**TASK TO COMPLETE:** Please restate, word for word, the lines below that begin at the one with "red truck: 2 -> 3" and end at the one with "purple teddy bear: 1 -> 0". Leave out all other lines.

**GIVEN RECORDS:**
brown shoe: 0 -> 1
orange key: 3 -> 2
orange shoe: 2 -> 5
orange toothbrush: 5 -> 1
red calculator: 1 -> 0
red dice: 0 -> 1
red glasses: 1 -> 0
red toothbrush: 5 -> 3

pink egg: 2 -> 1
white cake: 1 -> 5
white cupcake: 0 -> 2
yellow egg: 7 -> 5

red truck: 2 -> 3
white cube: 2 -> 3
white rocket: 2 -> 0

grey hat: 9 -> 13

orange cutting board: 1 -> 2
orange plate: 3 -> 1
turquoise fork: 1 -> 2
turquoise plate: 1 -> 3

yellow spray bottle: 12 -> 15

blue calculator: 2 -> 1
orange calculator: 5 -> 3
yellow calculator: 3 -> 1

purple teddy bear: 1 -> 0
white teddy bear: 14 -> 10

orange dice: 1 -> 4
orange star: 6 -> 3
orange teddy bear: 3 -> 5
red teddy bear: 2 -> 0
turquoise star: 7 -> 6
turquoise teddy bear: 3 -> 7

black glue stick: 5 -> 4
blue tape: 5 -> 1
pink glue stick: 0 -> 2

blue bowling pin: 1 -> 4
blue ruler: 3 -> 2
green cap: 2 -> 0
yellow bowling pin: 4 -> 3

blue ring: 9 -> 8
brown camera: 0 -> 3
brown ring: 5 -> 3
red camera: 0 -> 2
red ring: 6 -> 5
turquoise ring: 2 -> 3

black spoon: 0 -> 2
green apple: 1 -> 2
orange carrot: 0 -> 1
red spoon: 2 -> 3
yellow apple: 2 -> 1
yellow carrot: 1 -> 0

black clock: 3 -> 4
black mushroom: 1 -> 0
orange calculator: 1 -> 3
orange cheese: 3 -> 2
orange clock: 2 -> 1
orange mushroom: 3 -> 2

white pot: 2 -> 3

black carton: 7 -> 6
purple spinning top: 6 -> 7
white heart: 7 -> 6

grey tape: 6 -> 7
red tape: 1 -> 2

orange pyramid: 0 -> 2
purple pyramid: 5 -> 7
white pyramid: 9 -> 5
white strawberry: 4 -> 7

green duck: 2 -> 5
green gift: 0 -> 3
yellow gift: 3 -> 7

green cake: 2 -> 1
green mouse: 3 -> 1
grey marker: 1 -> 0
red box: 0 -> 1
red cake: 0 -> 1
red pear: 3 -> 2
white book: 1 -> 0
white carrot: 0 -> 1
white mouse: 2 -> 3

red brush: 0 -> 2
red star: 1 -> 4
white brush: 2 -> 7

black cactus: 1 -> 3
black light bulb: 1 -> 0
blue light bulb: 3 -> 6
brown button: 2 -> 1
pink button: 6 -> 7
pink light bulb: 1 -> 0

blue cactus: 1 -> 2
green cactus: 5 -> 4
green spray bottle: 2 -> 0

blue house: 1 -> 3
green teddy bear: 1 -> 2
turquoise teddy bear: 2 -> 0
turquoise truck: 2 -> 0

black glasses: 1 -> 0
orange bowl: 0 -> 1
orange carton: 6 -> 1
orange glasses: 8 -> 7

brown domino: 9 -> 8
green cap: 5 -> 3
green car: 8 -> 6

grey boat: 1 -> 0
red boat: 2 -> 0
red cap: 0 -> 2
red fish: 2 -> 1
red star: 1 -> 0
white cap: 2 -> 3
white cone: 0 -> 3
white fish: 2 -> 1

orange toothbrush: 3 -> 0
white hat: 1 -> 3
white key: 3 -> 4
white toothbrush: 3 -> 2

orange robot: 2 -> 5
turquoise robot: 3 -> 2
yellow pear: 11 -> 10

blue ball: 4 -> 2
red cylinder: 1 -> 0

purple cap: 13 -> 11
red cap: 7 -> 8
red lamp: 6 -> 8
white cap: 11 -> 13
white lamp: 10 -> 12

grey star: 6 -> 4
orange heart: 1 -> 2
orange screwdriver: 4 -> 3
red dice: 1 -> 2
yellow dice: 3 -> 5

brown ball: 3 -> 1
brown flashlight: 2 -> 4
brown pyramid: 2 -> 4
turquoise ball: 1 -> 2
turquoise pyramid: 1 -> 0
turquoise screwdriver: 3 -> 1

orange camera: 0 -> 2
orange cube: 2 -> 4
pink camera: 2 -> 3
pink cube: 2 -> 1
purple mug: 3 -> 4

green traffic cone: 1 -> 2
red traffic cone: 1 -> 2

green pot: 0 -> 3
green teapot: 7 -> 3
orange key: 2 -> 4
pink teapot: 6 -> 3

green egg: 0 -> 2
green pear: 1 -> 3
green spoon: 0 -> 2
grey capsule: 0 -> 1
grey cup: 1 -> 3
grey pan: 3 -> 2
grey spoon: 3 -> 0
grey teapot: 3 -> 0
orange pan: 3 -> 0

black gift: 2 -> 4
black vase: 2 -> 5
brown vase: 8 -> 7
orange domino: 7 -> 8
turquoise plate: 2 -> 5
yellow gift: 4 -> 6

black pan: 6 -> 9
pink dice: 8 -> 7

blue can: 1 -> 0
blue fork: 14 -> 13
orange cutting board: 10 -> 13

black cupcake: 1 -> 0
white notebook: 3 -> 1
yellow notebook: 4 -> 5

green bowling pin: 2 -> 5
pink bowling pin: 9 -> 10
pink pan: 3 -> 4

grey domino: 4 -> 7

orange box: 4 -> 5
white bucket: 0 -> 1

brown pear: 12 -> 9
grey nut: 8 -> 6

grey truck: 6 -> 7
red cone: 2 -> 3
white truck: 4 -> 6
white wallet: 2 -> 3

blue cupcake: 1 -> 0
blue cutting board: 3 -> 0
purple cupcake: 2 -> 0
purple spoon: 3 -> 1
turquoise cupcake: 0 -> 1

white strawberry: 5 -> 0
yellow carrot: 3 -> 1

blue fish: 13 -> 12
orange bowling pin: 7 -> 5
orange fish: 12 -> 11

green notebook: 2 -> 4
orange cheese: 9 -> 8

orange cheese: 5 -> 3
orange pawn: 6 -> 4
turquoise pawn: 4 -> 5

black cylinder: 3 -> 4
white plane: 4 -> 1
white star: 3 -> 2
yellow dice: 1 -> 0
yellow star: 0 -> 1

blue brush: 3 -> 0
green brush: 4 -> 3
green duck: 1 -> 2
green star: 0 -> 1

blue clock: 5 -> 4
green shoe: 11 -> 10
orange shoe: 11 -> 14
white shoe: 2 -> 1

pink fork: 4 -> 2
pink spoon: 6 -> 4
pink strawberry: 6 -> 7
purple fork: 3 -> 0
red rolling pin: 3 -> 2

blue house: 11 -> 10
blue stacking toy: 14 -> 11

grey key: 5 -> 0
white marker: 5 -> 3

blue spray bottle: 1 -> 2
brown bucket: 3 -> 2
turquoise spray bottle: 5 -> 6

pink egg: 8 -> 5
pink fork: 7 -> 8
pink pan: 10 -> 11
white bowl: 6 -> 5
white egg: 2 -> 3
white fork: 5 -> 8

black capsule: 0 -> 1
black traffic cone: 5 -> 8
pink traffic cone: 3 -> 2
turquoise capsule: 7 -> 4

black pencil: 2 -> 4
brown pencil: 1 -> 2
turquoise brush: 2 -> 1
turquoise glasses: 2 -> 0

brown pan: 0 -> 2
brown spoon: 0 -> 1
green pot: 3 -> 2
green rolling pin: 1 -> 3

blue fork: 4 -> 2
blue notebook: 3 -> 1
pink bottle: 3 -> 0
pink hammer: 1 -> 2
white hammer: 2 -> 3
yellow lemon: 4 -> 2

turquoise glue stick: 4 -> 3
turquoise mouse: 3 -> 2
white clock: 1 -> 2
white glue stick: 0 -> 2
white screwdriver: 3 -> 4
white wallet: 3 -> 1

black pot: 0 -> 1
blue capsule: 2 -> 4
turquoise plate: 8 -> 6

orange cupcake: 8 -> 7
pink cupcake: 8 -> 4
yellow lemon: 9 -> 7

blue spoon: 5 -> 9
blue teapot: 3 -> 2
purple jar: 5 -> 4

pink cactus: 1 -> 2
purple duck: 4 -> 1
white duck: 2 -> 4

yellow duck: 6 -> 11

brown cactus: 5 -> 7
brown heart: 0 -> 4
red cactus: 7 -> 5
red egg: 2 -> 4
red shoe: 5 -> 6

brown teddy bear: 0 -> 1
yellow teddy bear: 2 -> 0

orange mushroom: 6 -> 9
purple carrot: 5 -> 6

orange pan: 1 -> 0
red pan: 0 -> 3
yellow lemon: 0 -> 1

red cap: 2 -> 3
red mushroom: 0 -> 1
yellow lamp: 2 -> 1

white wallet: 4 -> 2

**ANSWER SECTION:**
red truck: 2 -> 3
white cube: 2 -> 3
white rocket: 2 -> 0

grey hat: 9 -> 13

orange cutting board: 1 -> 2
orange plate: 3 -> 1
turquoise fork: 1 -> 2
turquoise plate: 1 -> 3

yellow spray bottle: 12 -> 15

blue calculator: 2 -> 1
orange calculator: 5 -> 3
yellow calculator: 3 -> 1

purple teddy bear: 1 -> 0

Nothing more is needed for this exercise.